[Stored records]
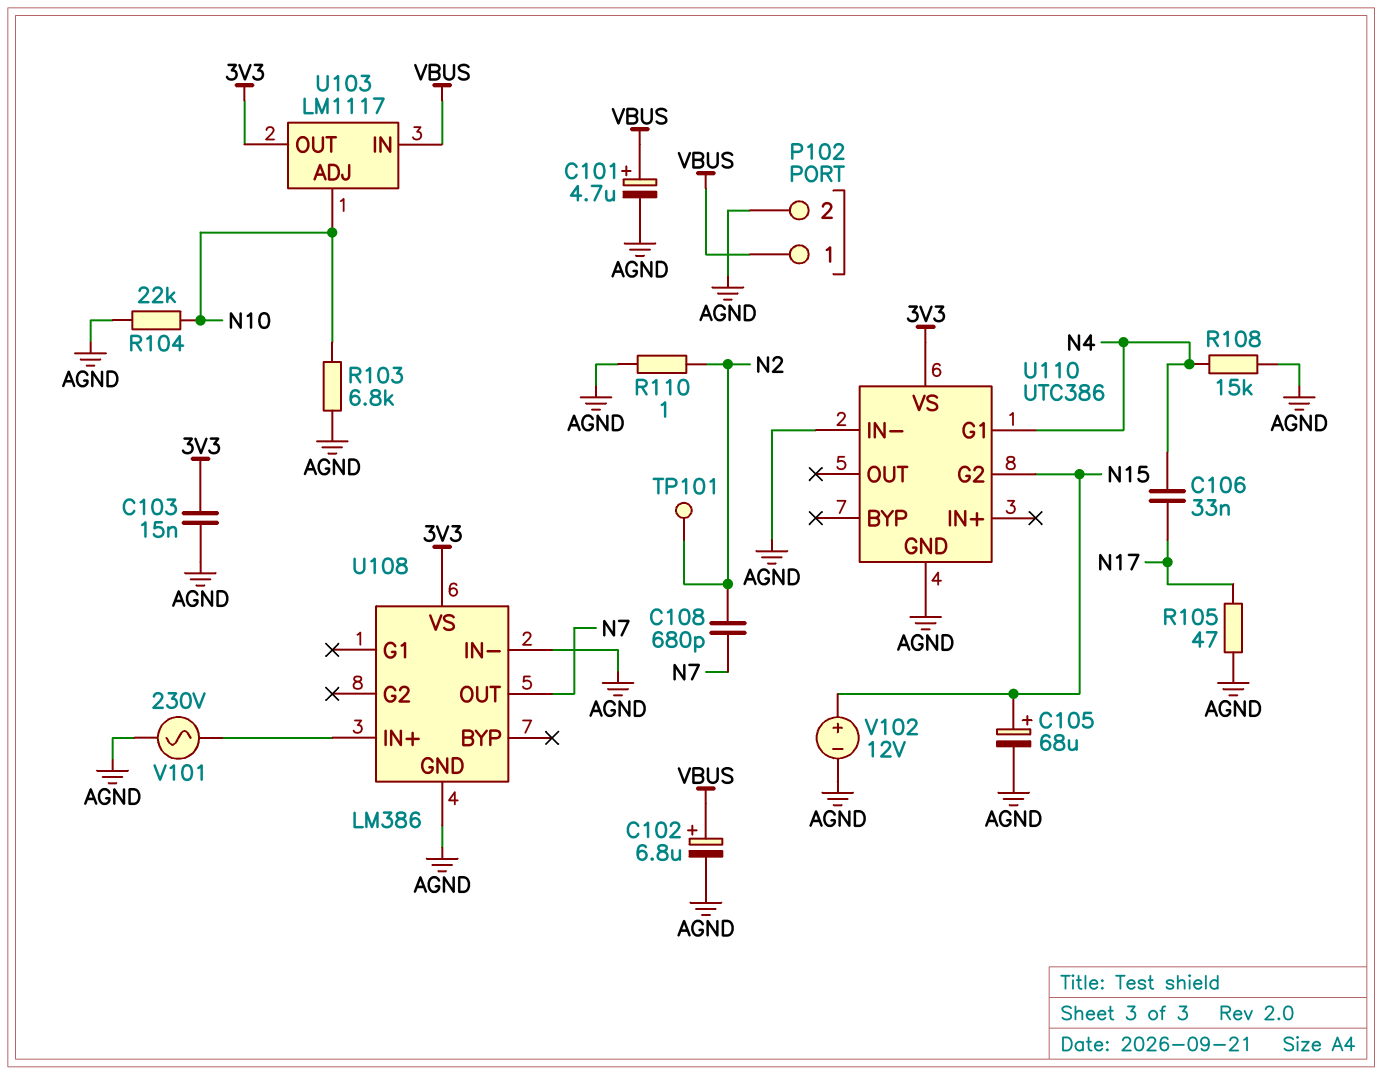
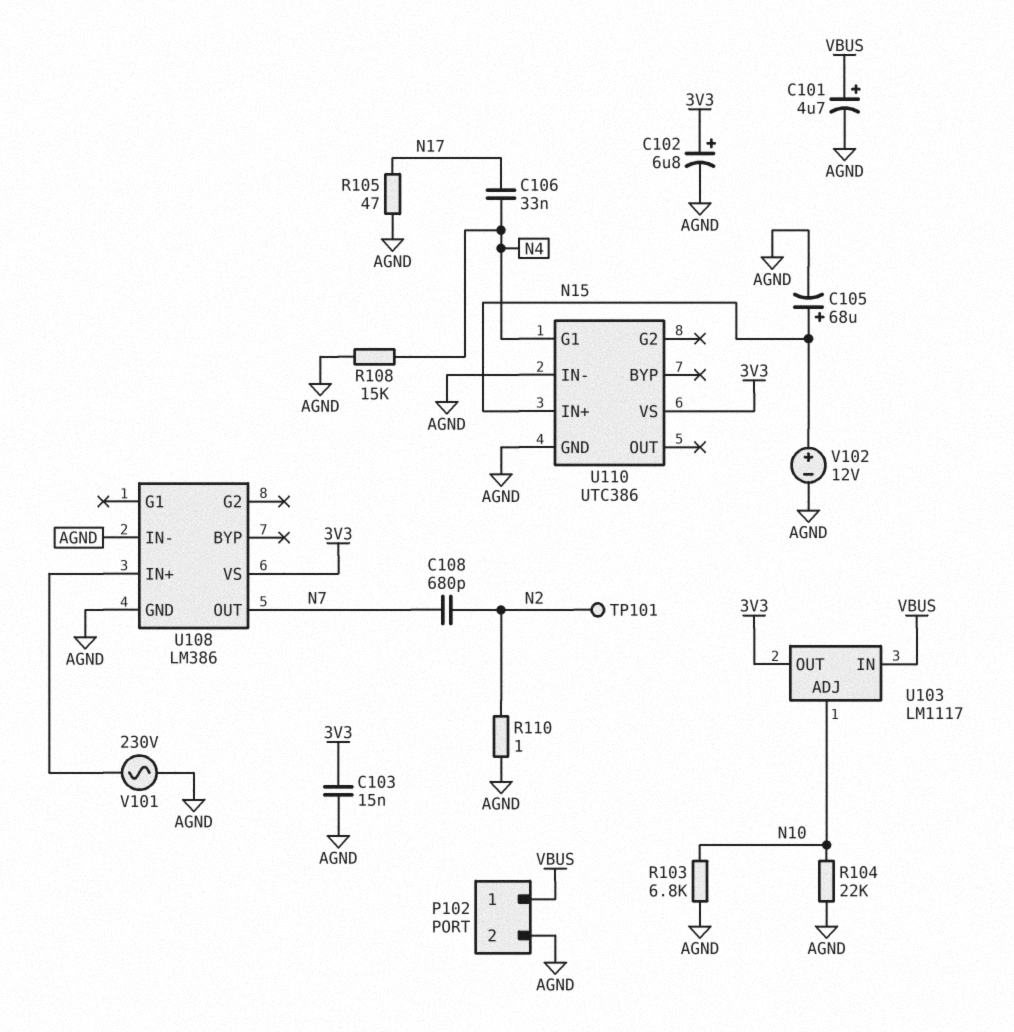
C102: 6.8uF (plus VBUS, minus AGND) -> 6.8uF (plus 3V3, minus AGND)
U110 pin G2: N15 -> none
U110 pin IN+: none -> N15

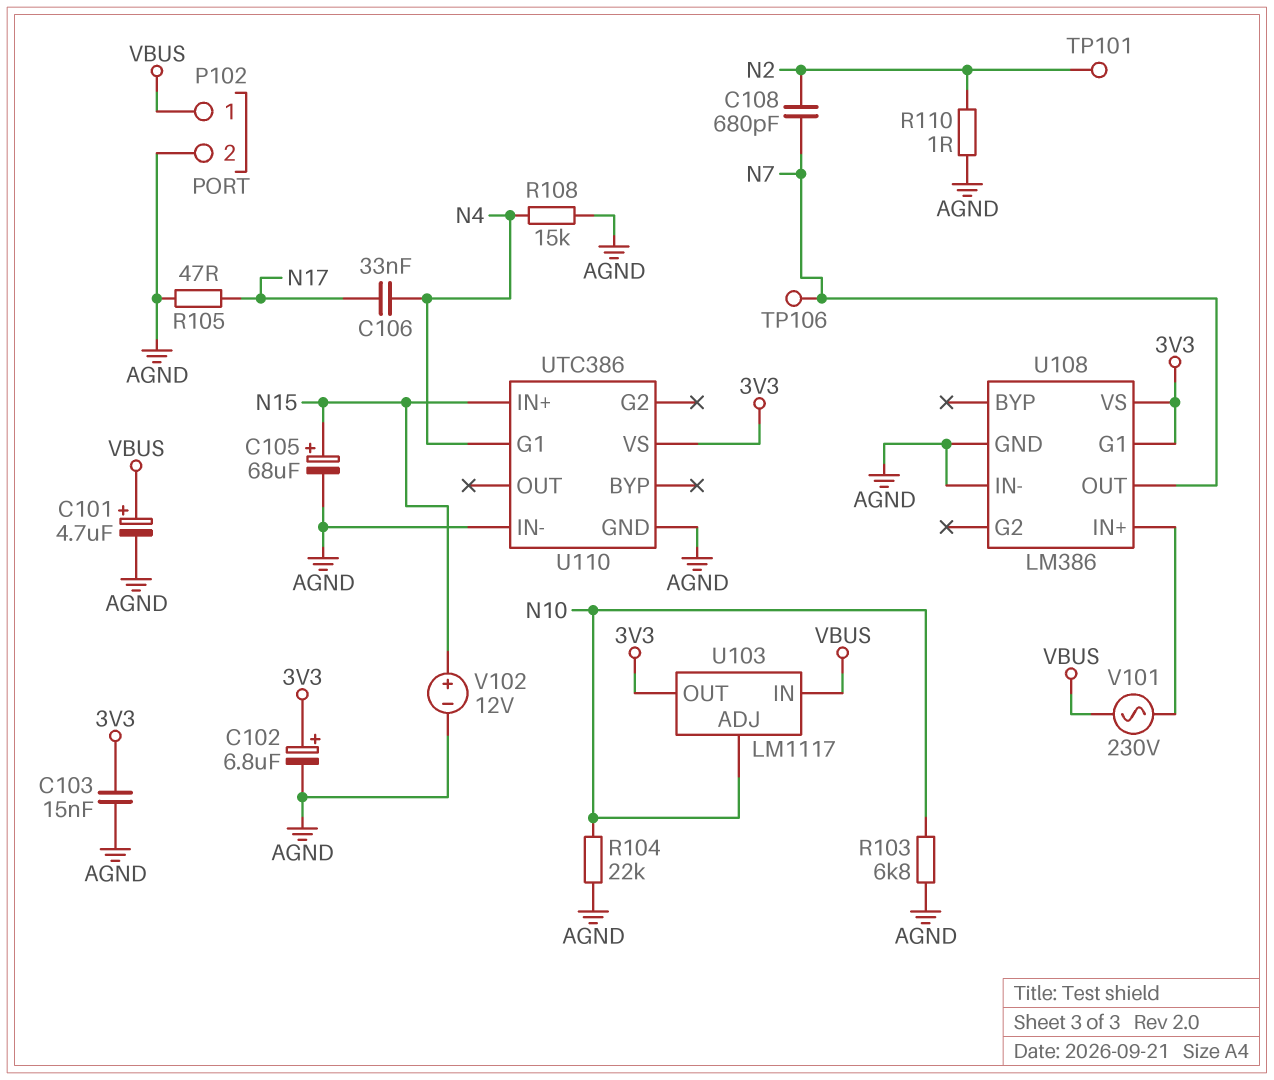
TP106: none -> test point (N7)
U108 pin G1: none -> 3V3
V101: AC 230V (AGND, U108/IN+) -> AC 230V (U108/IN+, VBUS)

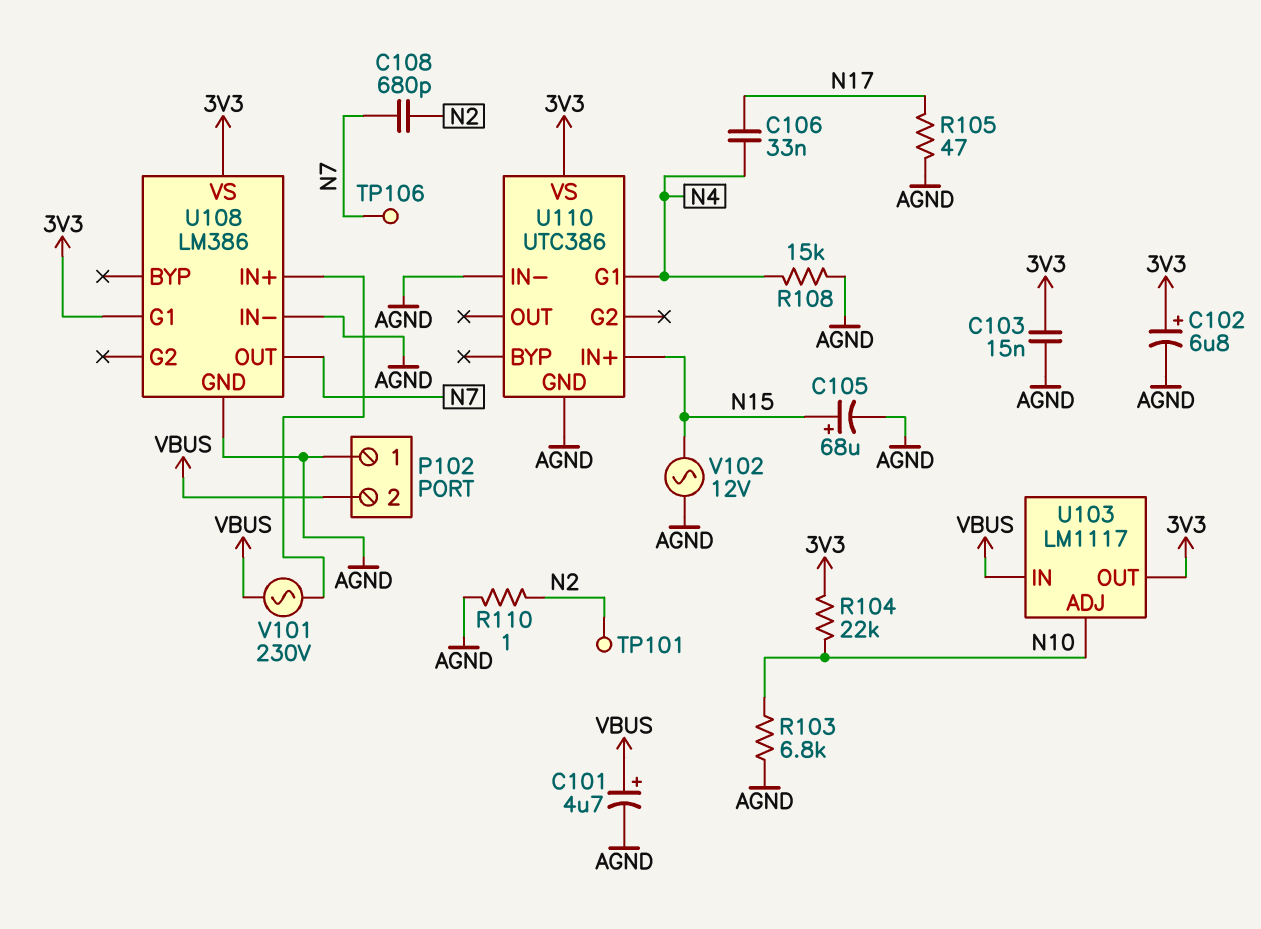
P102 pin 1: VBUS -> AGND
P102 pin 2: AGND -> VBUS
R104: 22k (AGND, N10) -> 22k (3V3, N10)
V102: 12V (plus N15, minus AGND) -> AC 12V (AGND, N15)

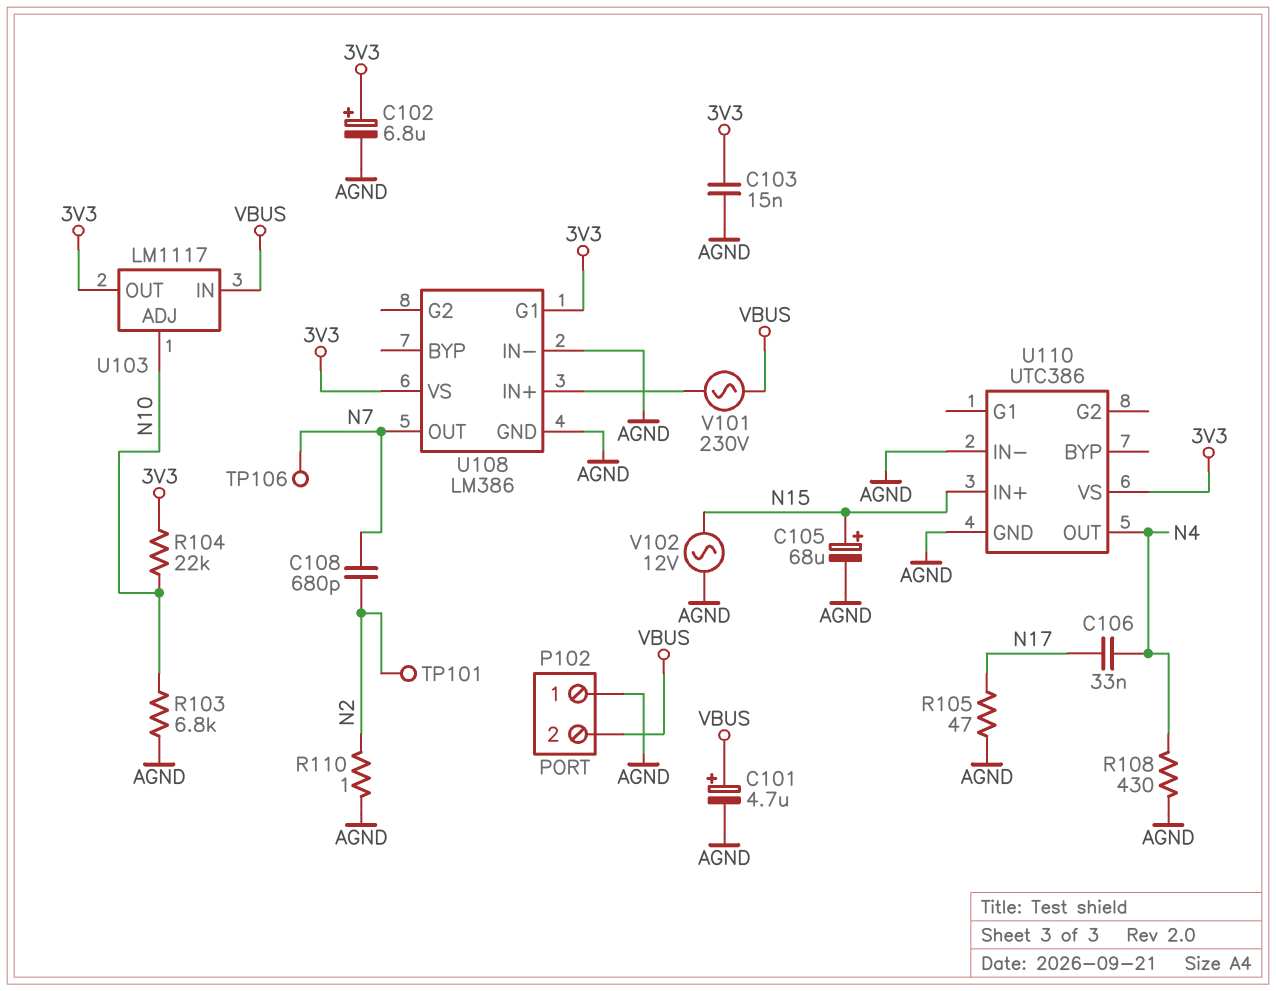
R108: 15k (AGND, N4) -> 430 (AGND, N4)
U110 pin G1: N4 -> none
U110 pin OUT: none -> N4

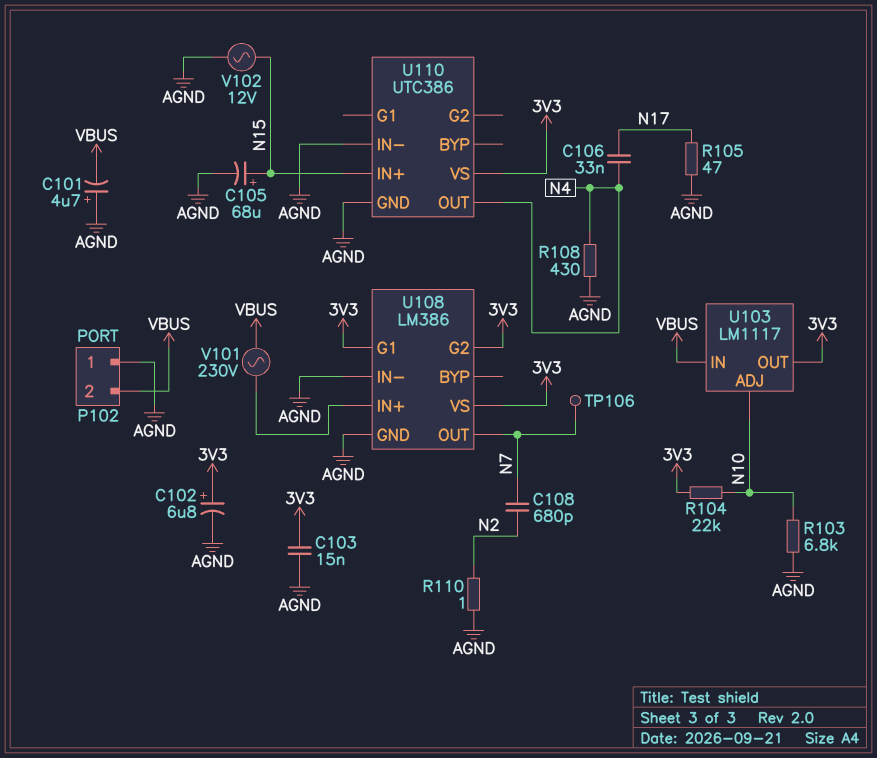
C101: 4.7uF (plus VBUS, minus AGND) -> 4.7uF (plus AGND, minus VBUS)
TP101: test point (N2) -> none
U108 pin G2: none -> 3V3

Exercise
The word "VBUS" may occur in lines of the data above; say how many lines hold it, giving only the number.

Task response
5